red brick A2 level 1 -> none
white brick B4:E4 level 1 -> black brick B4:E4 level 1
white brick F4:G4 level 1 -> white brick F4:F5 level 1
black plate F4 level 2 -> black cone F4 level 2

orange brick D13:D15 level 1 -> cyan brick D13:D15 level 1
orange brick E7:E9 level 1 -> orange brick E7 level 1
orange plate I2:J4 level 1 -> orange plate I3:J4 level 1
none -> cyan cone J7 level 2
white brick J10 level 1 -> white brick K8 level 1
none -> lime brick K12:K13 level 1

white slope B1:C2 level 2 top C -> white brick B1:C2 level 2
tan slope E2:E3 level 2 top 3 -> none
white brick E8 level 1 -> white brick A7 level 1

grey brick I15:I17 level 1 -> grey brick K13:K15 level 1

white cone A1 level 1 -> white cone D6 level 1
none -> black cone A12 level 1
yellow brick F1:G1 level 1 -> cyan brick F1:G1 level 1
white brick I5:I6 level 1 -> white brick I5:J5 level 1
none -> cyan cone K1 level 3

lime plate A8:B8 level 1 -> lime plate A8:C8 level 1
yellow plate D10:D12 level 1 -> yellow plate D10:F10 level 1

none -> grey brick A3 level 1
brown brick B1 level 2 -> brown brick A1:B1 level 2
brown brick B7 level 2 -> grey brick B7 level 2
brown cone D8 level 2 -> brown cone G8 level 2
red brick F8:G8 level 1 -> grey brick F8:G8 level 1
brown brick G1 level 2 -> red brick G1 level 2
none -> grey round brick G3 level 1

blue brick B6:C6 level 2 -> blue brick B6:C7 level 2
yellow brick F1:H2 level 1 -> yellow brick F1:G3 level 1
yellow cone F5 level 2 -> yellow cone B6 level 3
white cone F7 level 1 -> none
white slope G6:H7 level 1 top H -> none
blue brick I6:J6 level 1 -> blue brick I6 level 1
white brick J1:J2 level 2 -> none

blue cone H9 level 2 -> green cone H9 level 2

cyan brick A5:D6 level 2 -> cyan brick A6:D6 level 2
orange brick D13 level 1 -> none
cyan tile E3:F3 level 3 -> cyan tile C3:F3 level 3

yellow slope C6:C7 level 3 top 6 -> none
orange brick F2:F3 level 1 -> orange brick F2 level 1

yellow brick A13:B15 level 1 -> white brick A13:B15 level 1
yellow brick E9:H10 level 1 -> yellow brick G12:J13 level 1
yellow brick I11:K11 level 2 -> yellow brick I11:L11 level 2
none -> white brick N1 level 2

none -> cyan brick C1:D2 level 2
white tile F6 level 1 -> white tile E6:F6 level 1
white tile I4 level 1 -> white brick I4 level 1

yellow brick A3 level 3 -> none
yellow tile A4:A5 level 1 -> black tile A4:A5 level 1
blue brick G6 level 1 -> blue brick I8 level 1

********************

- Exercise brief -
Repeat each line above exactly as it stands.

- Solution to this problem -
red brick A2 level 1 -> none
white brick B4:E4 level 1 -> black brick B4:E4 level 1
white brick F4:G4 level 1 -> white brick F4:F5 level 1
black plate F4 level 2 -> black cone F4 level 2

orange brick D13:D15 level 1 -> cyan brick D13:D15 level 1
orange brick E7:E9 level 1 -> orange brick E7 level 1
orange plate I2:J4 level 1 -> orange plate I3:J4 level 1
none -> cyan cone J7 level 2
white brick J10 level 1 -> white brick K8 level 1
none -> lime brick K12:K13 level 1

white slope B1:C2 level 2 top C -> white brick B1:C2 level 2
tan slope E2:E3 level 2 top 3 -> none
white brick E8 level 1 -> white brick A7 level 1

grey brick I15:I17 level 1 -> grey brick K13:K15 level 1

white cone A1 level 1 -> white cone D6 level 1
none -> black cone A12 level 1
yellow brick F1:G1 level 1 -> cyan brick F1:G1 level 1
white brick I5:I6 level 1 -> white brick I5:J5 level 1
none -> cyan cone K1 level 3

lime plate A8:B8 level 1 -> lime plate A8:C8 level 1
yellow plate D10:D12 level 1 -> yellow plate D10:F10 level 1

none -> grey brick A3 level 1
brown brick B1 level 2 -> brown brick A1:B1 level 2
brown brick B7 level 2 -> grey brick B7 level 2
brown cone D8 level 2 -> brown cone G8 level 2
red brick F8:G8 level 1 -> grey brick F8:G8 level 1
brown brick G1 level 2 -> red brick G1 level 2
none -> grey round brick G3 level 1

blue brick B6:C6 level 2 -> blue brick B6:C7 level 2
yellow brick F1:H2 level 1 -> yellow brick F1:G3 level 1
yellow cone F5 level 2 -> yellow cone B6 level 3
white cone F7 level 1 -> none
white slope G6:H7 level 1 top H -> none
blue brick I6:J6 level 1 -> blue brick I6 level 1
white brick J1:J2 level 2 -> none

blue cone H9 level 2 -> green cone H9 level 2

cyan brick A5:D6 level 2 -> cyan brick A6:D6 level 2
orange brick D13 level 1 -> none
cyan tile E3:F3 level 3 -> cyan tile C3:F3 level 3

yellow slope C6:C7 level 3 top 6 -> none
orange brick F2:F3 level 1 -> orange brick F2 level 1

yellow brick A13:B15 level 1 -> white brick A13:B15 level 1
yellow brick E9:H10 level 1 -> yellow brick G12:J13 level 1
yellow brick I11:K11 level 2 -> yellow brick I11:L11 level 2
none -> white brick N1 level 2

none -> cyan brick C1:D2 level 2
white tile F6 level 1 -> white tile E6:F6 level 1
white tile I4 level 1 -> white brick I4 level 1

yellow brick A3 level 3 -> none
yellow tile A4:A5 level 1 -> black tile A4:A5 level 1
blue brick G6 level 1 -> blue brick I8 level 1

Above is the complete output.